**Supplied material**
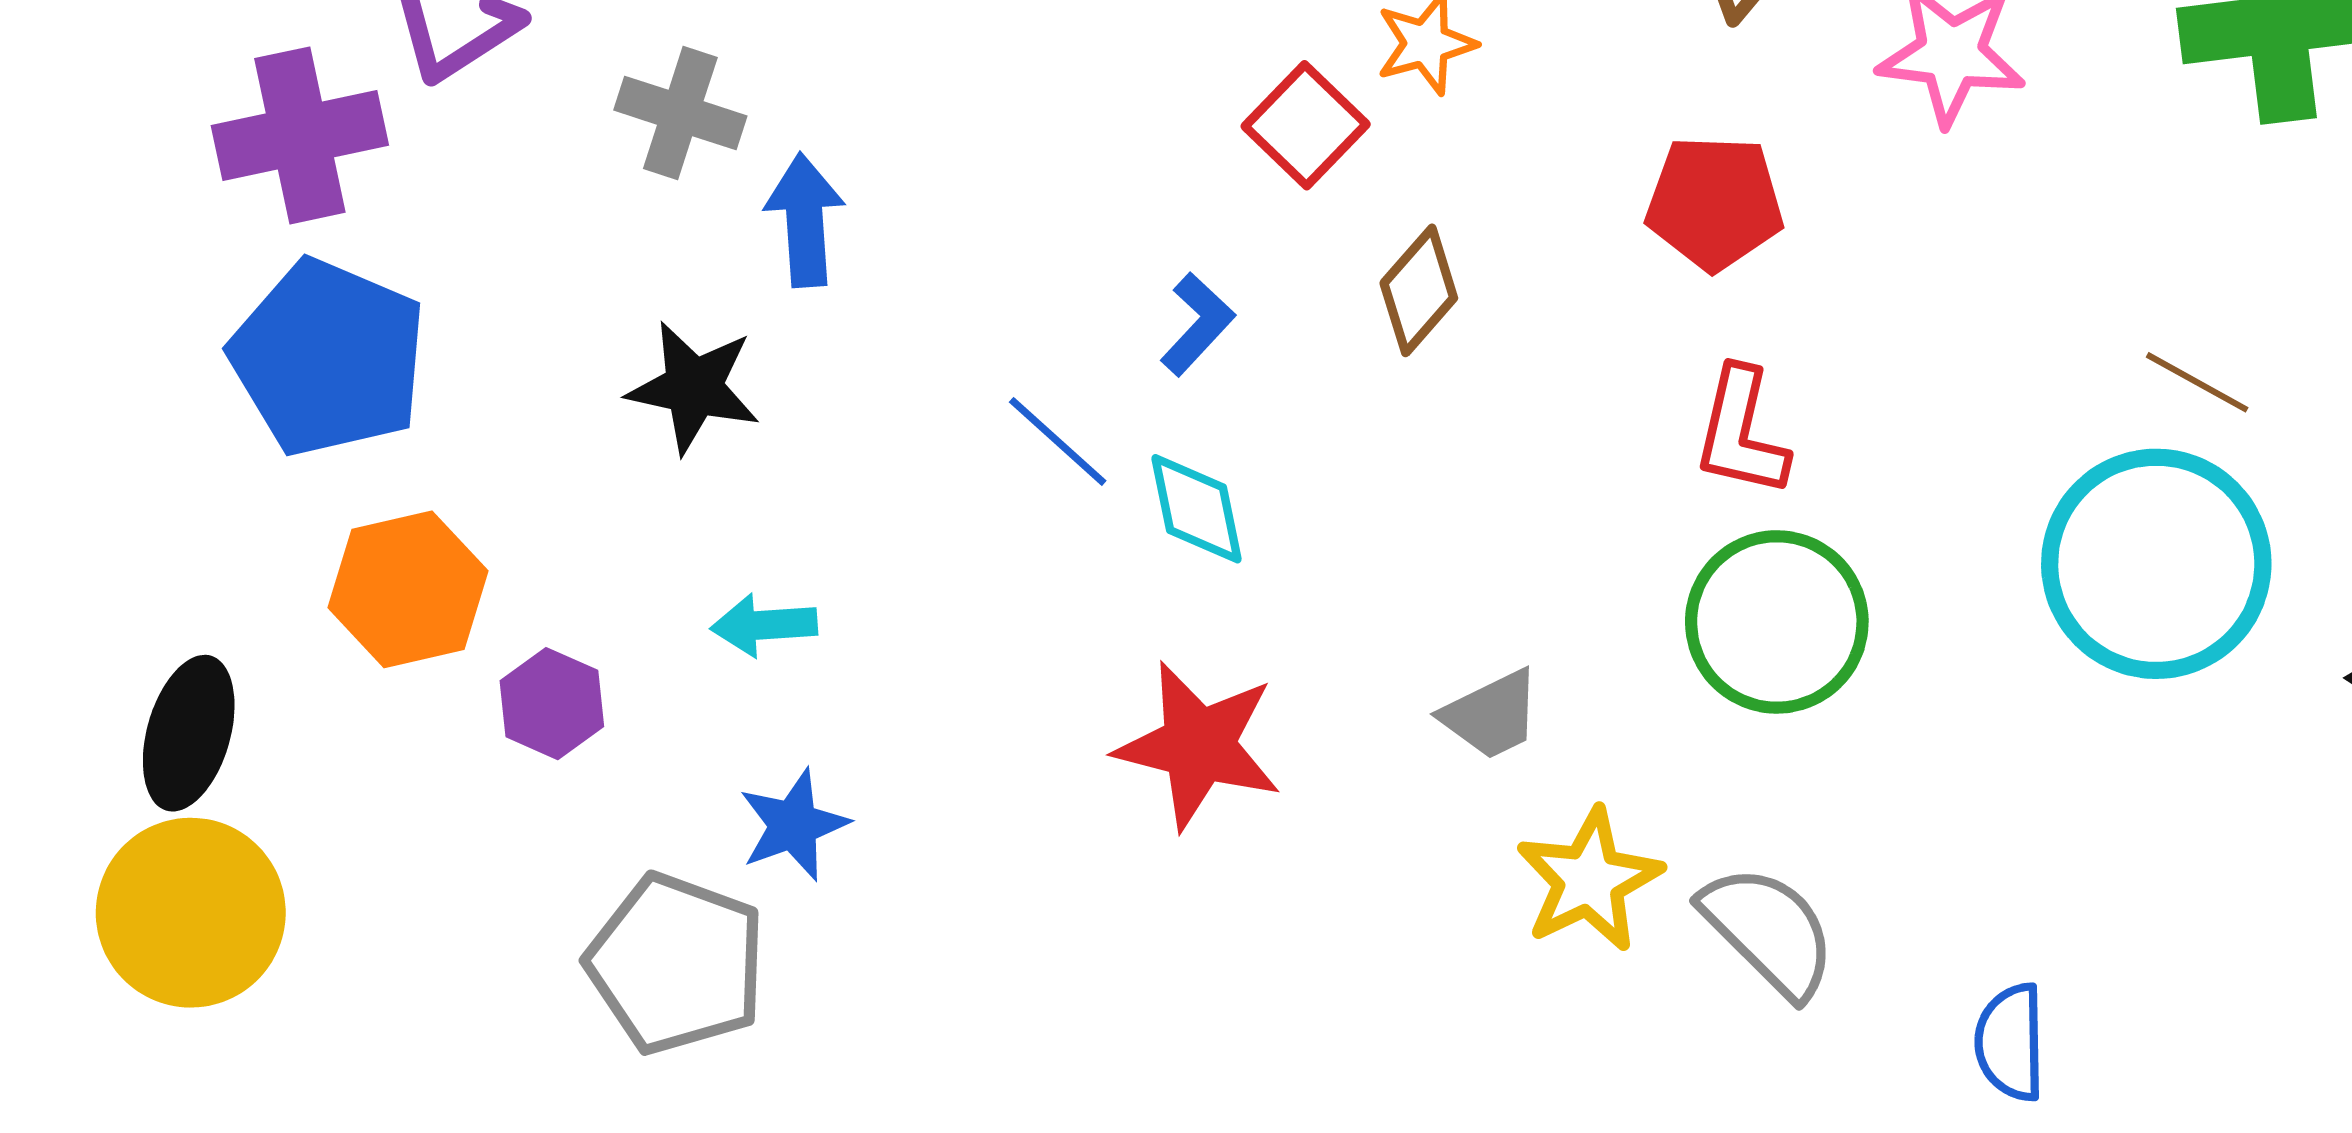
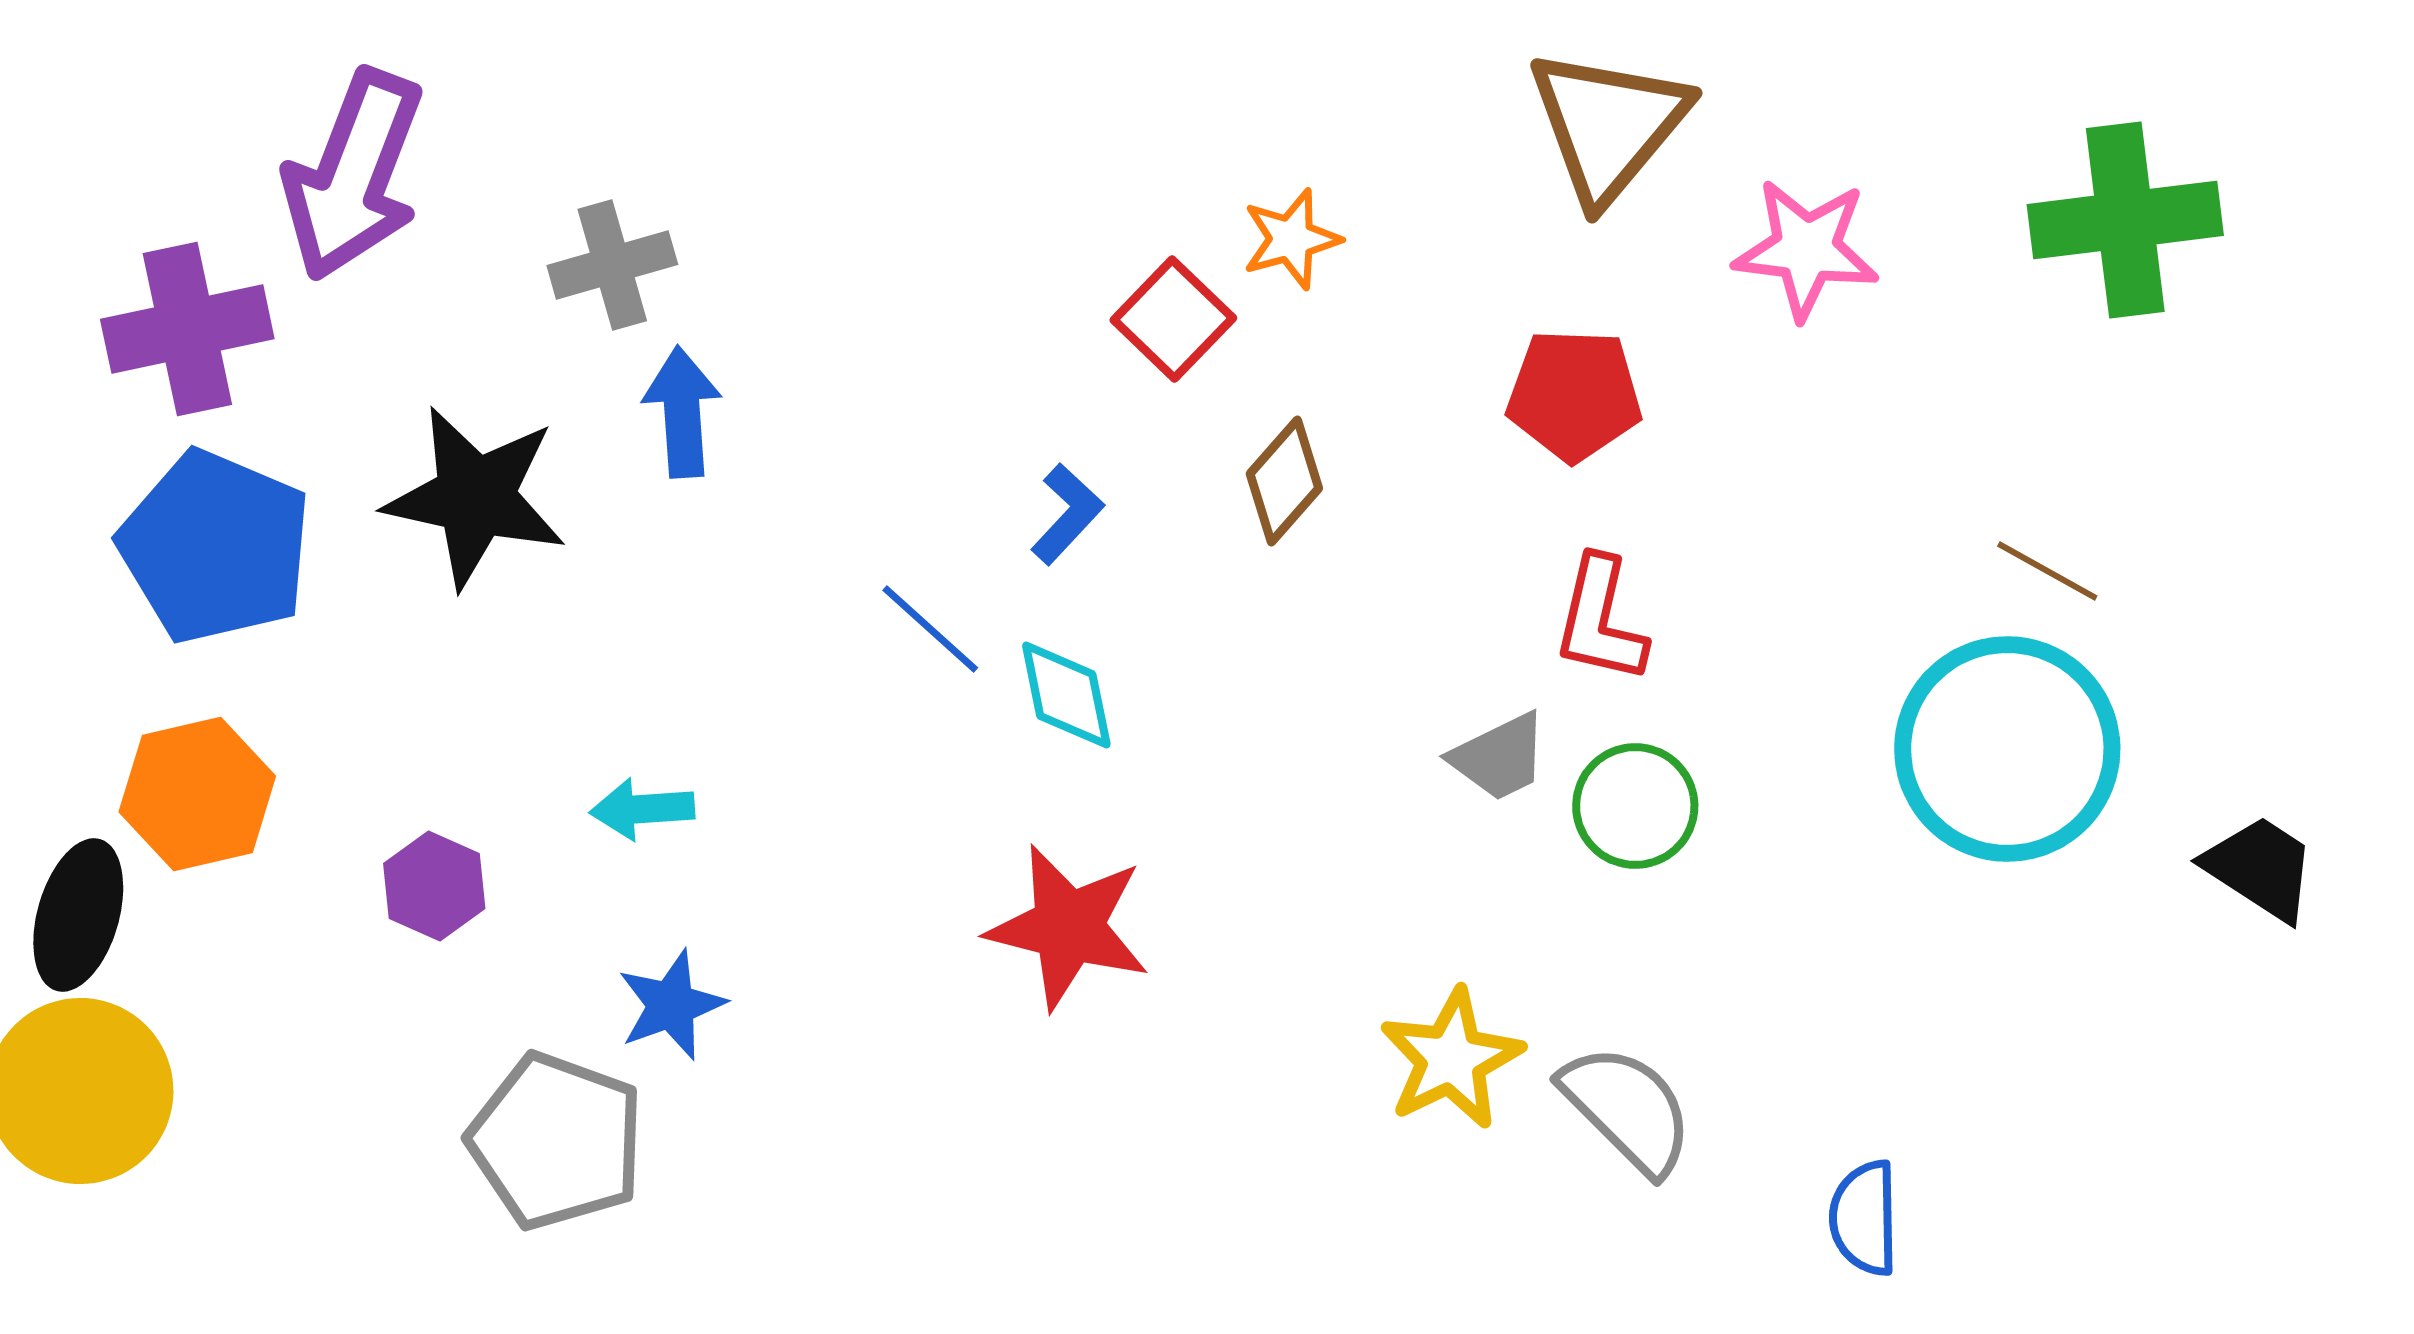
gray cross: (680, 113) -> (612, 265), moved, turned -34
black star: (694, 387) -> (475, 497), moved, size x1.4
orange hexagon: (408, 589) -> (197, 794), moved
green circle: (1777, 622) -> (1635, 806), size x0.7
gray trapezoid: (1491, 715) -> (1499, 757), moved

**Your task**
Looking at the entries, state how many lines hold the string "size", with the number as the sole reply.

**Task answer**
2